DATA FOR THIS EXERCISE:
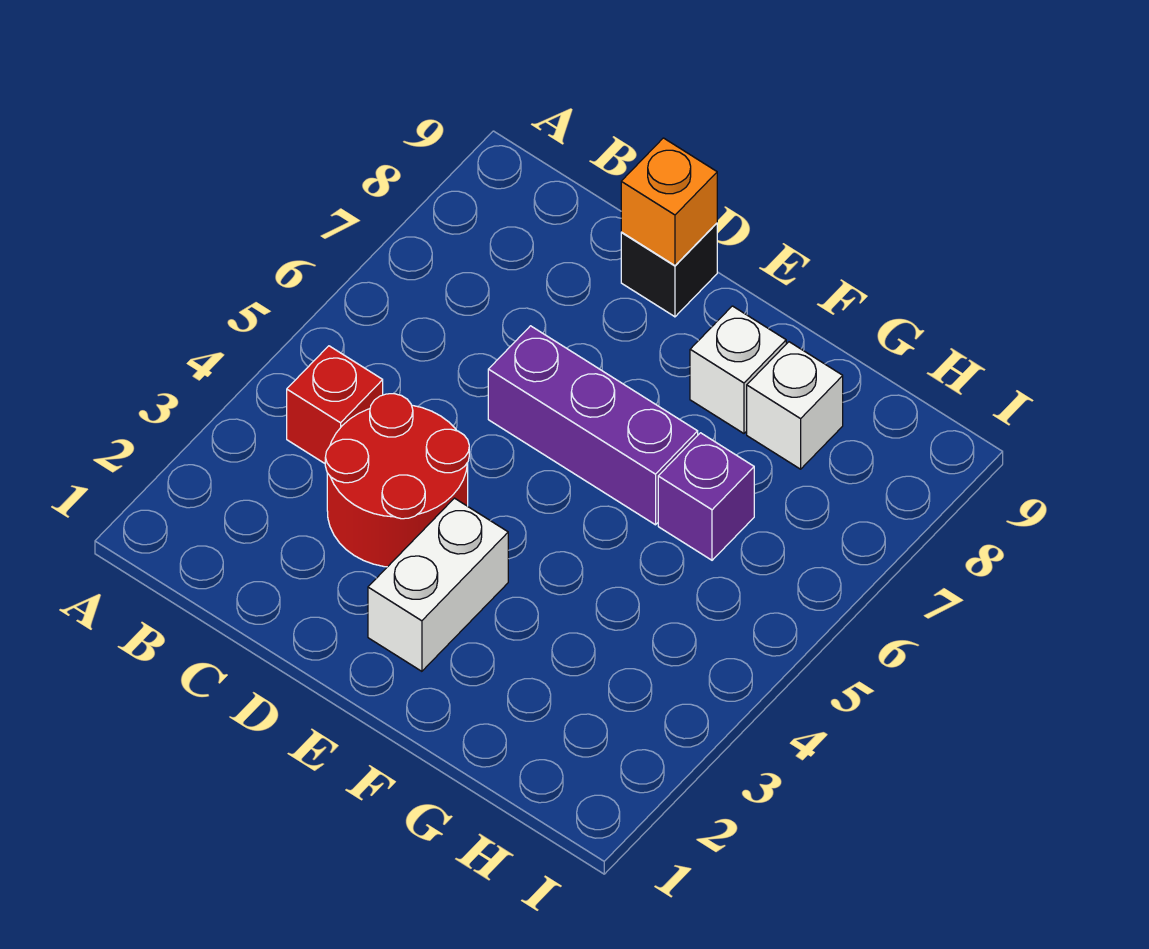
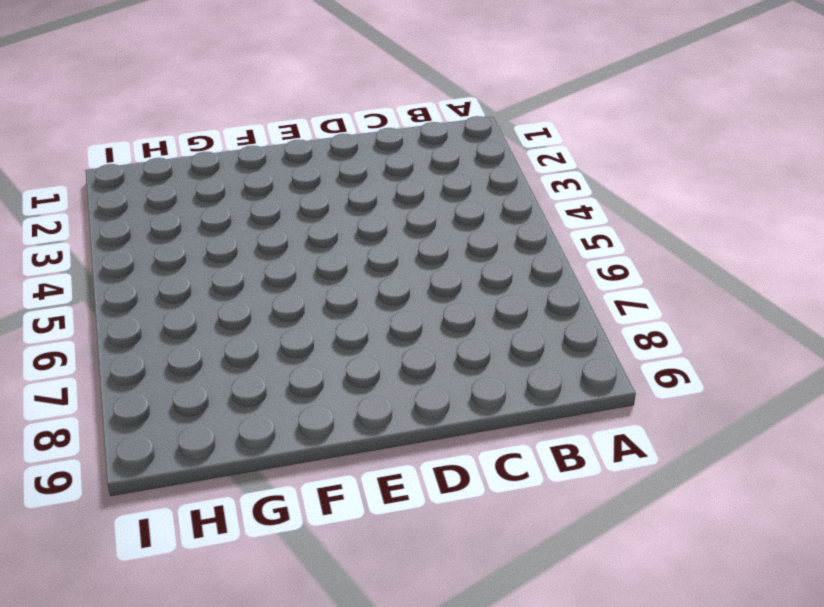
none -> red brick B4 level 1
none -> red round brick C3:D4 level 1

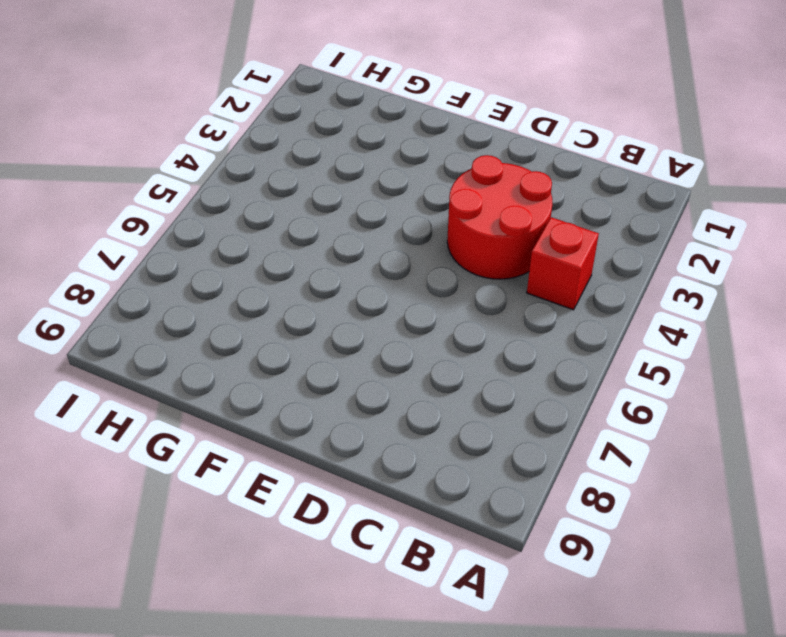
none -> purple brick D6:F6 level 1
none -> black brick D9 level 1

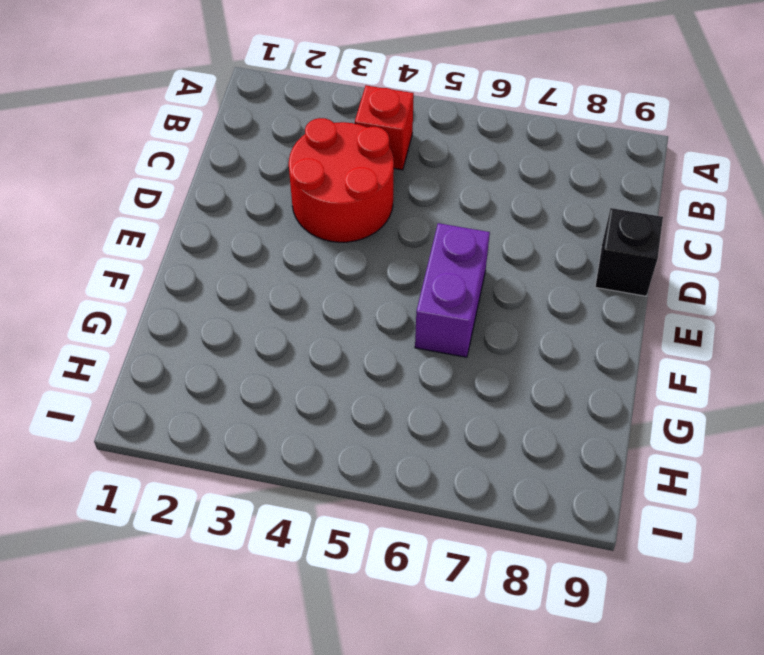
purple brick E6:F6 level 1 -> purple brick D6:F6 level 1
none -> white brick E2:E3 level 1
none -> white brick F8 level 1

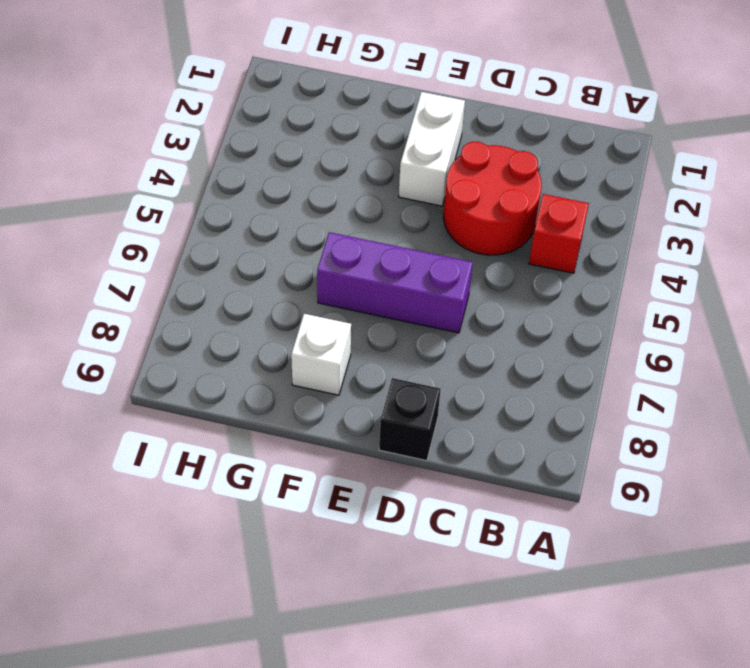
none -> purple brick G6 level 1
none -> white brick G8 level 1

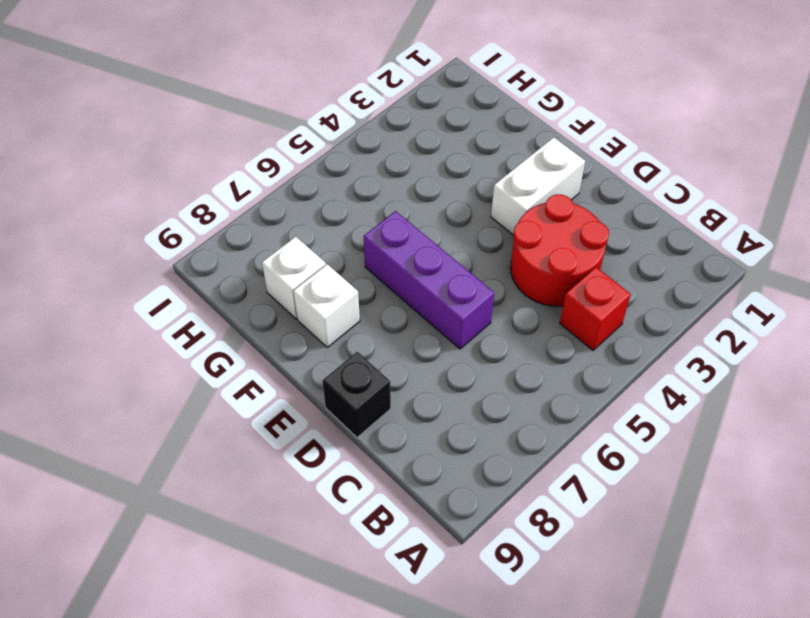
none -> purple brick G6 level 1
none -> orange brick D9 level 2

YOUR OBJECTIVE: The records above should be duplicated exactly, with none of their pictures kept.

ANSWER FOR THE TASK:
none -> red brick B4 level 1
none -> red round brick C3:D4 level 1

none -> purple brick D6:F6 level 1
none -> black brick D9 level 1

purple brick E6:F6 level 1 -> purple brick D6:F6 level 1
none -> white brick E2:E3 level 1
none -> white brick F8 level 1

none -> purple brick G6 level 1
none -> white brick G8 level 1

none -> purple brick G6 level 1
none -> orange brick D9 level 2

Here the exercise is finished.